Reproduce the records below, switching each "center point" to "midpoint" and leaving every other word and mark as it is.

-- start of Available records --

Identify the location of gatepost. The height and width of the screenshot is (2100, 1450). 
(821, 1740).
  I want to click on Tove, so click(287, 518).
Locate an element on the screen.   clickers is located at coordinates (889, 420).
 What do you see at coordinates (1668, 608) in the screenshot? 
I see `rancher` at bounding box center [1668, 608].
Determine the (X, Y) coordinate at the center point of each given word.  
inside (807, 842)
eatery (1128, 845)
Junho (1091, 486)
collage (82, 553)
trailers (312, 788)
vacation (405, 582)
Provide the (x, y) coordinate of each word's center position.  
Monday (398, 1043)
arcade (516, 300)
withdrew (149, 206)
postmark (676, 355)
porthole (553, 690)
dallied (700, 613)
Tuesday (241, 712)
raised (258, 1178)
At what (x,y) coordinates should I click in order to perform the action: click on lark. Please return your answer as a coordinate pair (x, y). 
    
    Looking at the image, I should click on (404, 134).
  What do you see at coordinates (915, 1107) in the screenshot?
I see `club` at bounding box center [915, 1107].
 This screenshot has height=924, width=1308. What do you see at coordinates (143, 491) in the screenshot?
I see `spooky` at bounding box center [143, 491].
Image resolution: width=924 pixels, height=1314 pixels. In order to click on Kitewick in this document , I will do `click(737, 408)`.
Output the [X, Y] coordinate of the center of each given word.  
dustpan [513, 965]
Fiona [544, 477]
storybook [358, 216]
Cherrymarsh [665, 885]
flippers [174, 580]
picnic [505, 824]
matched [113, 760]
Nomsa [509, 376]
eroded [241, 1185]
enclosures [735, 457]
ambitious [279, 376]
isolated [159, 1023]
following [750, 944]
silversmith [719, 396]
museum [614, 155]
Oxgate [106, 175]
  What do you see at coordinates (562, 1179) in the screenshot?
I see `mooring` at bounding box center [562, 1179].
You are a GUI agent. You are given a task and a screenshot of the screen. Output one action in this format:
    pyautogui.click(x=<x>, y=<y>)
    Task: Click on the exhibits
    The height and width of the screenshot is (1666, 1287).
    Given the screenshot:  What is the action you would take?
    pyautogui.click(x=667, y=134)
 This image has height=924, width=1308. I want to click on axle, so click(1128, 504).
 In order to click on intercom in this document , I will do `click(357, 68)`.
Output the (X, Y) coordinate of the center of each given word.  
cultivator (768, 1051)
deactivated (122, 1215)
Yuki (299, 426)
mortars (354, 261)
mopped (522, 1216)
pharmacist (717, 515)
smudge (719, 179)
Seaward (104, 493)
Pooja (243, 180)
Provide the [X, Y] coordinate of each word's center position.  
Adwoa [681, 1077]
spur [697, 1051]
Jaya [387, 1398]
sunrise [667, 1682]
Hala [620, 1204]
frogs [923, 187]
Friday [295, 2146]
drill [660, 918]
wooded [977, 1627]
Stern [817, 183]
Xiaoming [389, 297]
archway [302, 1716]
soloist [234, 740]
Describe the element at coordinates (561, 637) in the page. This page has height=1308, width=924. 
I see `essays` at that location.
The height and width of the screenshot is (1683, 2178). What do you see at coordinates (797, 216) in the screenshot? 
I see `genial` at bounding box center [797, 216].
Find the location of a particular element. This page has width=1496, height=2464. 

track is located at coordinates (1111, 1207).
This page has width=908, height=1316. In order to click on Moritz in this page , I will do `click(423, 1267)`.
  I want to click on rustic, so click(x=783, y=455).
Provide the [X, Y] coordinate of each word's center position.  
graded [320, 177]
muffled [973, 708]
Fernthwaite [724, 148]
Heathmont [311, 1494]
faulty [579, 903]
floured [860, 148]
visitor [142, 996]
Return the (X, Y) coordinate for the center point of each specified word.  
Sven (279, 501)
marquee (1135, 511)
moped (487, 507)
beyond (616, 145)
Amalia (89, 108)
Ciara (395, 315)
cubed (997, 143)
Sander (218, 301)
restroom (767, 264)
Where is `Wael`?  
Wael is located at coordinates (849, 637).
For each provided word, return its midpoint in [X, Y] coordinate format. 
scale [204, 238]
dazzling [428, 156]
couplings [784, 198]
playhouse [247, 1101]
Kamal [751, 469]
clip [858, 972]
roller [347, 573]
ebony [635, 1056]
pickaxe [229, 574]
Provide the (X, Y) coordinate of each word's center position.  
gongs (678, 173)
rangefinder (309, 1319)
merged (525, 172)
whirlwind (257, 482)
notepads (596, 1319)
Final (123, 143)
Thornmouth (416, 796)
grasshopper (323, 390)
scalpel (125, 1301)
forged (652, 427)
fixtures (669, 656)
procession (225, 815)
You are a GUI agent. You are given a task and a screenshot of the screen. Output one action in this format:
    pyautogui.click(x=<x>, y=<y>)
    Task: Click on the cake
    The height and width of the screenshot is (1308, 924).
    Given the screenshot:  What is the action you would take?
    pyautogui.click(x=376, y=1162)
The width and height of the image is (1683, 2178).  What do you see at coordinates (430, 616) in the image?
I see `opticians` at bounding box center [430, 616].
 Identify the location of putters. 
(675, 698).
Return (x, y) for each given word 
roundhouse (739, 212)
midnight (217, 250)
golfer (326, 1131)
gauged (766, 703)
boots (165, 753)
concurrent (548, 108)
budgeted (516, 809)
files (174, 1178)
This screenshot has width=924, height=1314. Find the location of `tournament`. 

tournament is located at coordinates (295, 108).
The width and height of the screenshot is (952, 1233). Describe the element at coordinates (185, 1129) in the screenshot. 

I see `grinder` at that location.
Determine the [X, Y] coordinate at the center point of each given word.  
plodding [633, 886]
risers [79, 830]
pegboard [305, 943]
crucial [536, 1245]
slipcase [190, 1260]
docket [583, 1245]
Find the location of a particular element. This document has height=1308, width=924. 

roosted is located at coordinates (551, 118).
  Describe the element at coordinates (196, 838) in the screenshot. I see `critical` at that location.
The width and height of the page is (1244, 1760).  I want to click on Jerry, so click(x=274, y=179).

-- end of Available records --

_Written reply_.
Identify the location of gatepost. The height and width of the screenshot is (2100, 1450). 
(821, 1740).
  I want to click on Tove, so click(287, 518).
Locate an element on the screen.   clickers is located at coordinates (889, 420).
 What do you see at coordinates (1668, 608) in the screenshot? 
I see `rancher` at bounding box center [1668, 608].
Determine the (X, Y) coordinate at the midpoint of each given word.  
inside (807, 842)
eatery (1128, 845)
Junho (1091, 486)
collage (82, 553)
trailers (312, 788)
vacation (405, 582)
Provide the (x, y) coordinate of each word's center position.  
Monday (398, 1043)
arcade (516, 300)
withdrew (149, 206)
postmark (676, 355)
porthole (553, 690)
dallied (700, 613)
Tuesday (241, 712)
raised (258, 1178)
At what (x,y) coordinates should I click in order to perform the action: click on lark. Please return your answer as a coordinate pair (x, y). 
    
    Looking at the image, I should click on (404, 134).
  What do you see at coordinates (915, 1107) in the screenshot?
I see `club` at bounding box center [915, 1107].
 This screenshot has height=924, width=1308. What do you see at coordinates (143, 491) in the screenshot?
I see `spooky` at bounding box center [143, 491].
Image resolution: width=924 pixels, height=1314 pixels. In order to click on Kitewick in this document , I will do `click(737, 408)`.
Output the [X, Y] coordinate of the center of each given word.  
dustpan [513, 965]
Fiona [544, 477]
storybook [358, 216]
Cherrymarsh [665, 885]
flippers [174, 580]
picnic [505, 824]
matched [113, 760]
Nomsa [509, 376]
eroded [241, 1185]
enclosures [735, 457]
ambitious [279, 376]
isolated [159, 1023]
following [750, 944]
silversmith [719, 396]
museum [614, 155]
Oxgate [106, 175]
  What do you see at coordinates (562, 1179) in the screenshot?
I see `mooring` at bounding box center [562, 1179].
You are a GUI agent. You are given a task and a screenshot of the screen. Output one action in this format:
    pyautogui.click(x=<x>, y=<y>)
    Task: Click on the exhibits
    The height and width of the screenshot is (1666, 1287).
    Given the screenshot:  What is the action you would take?
    pyautogui.click(x=667, y=134)
 This image has height=924, width=1308. I want to click on axle, so click(1128, 504).
 In order to click on intercom in this document , I will do `click(357, 68)`.
Output the (X, Y) coordinate of the center of each given word.  
cultivator (768, 1051)
deactivated (122, 1215)
Yuki (299, 426)
mortars (354, 261)
mopped (522, 1216)
pharmacist (717, 515)
smudge (719, 179)
Seaward (104, 493)
Pooja (243, 180)
Provide the [X, Y] coordinate of each word's center position.  
Adwoa [681, 1077]
spur [697, 1051]
Jaya [387, 1398]
sunrise [667, 1682]
Hala [620, 1204]
frogs [923, 187]
Friday [295, 2146]
drill [660, 918]
wooded [977, 1627]
Stern [817, 183]
Xiaoming [389, 297]
archway [302, 1716]
soloist [234, 740]
Describe the element at coordinates (561, 637) in the page. This page has height=1308, width=924. 
I see `essays` at that location.
The height and width of the screenshot is (1683, 2178). What do you see at coordinates (797, 216) in the screenshot? 
I see `genial` at bounding box center [797, 216].
Find the location of a particular element. This page has width=1496, height=2464. 

track is located at coordinates (1111, 1207).
This page has width=908, height=1316. In order to click on Moritz in this page , I will do `click(423, 1267)`.
  I want to click on rustic, so click(x=783, y=455).
Provide the [X, Y] coordinate of each word's center position.  
graded [320, 177]
muffled [973, 708]
Fernthwaite [724, 148]
Heathmont [311, 1494]
faulty [579, 903]
floured [860, 148]
visitor [142, 996]
Return the (X, Y) coordinate for the midpoint of each specified word.  
Sven (279, 501)
marquee (1135, 511)
moped (487, 507)
beyond (616, 145)
Amalia (89, 108)
Ciara (395, 315)
cubed (997, 143)
Sander (218, 301)
restroom (767, 264)
Where is `Wael`?  
Wael is located at coordinates (849, 637).
For each provided word, return its midpoint in [X, Y] coordinate format. 
scale [204, 238]
dazzling [428, 156]
couplings [784, 198]
playhouse [247, 1101]
Kamal [751, 469]
clip [858, 972]
roller [347, 573]
ebony [635, 1056]
pickaxe [229, 574]
Provide the (X, Y) coordinate of each word's center position.  
gongs (678, 173)
rangefinder (309, 1319)
merged (525, 172)
whirlwind (257, 482)
notepads (596, 1319)
Final (123, 143)
Thornmouth (416, 796)
grasshopper (323, 390)
scalpel (125, 1301)
forged (652, 427)
fixtures (669, 656)
procession (225, 815)
You are a GUI agent. You are given a task and a screenshot of the screen. Output one action in this format:
    pyautogui.click(x=<x>, y=<y>)
    Task: Click on the cake
    The height and width of the screenshot is (1308, 924).
    Given the screenshot:  What is the action you would take?
    pyautogui.click(x=376, y=1162)
The width and height of the image is (1683, 2178).  What do you see at coordinates (430, 616) in the image?
I see `opticians` at bounding box center [430, 616].
 Identify the location of putters. 
(675, 698).
Return (x, y) for each given word 
roundhouse (739, 212)
midnight (217, 250)
golfer (326, 1131)
gauged (766, 703)
boots (165, 753)
concurrent (548, 108)
budgeted (516, 809)
files (174, 1178)
This screenshot has width=924, height=1314. Find the location of `tournament`. 

tournament is located at coordinates (295, 108).
The width and height of the screenshot is (952, 1233). Describe the element at coordinates (185, 1129) in the screenshot. 

I see `grinder` at that location.
Determine the [X, Y] coordinate at the midpoint of each given word.  
plodding [633, 886]
risers [79, 830]
pegboard [305, 943]
crucial [536, 1245]
slipcase [190, 1260]
docket [583, 1245]
Find the location of a particular element. This document has height=1308, width=924. 

roosted is located at coordinates (551, 118).
  Describe the element at coordinates (196, 838) in the screenshot. I see `critical` at that location.
The width and height of the page is (1244, 1760).  I want to click on Jerry, so click(x=274, y=179).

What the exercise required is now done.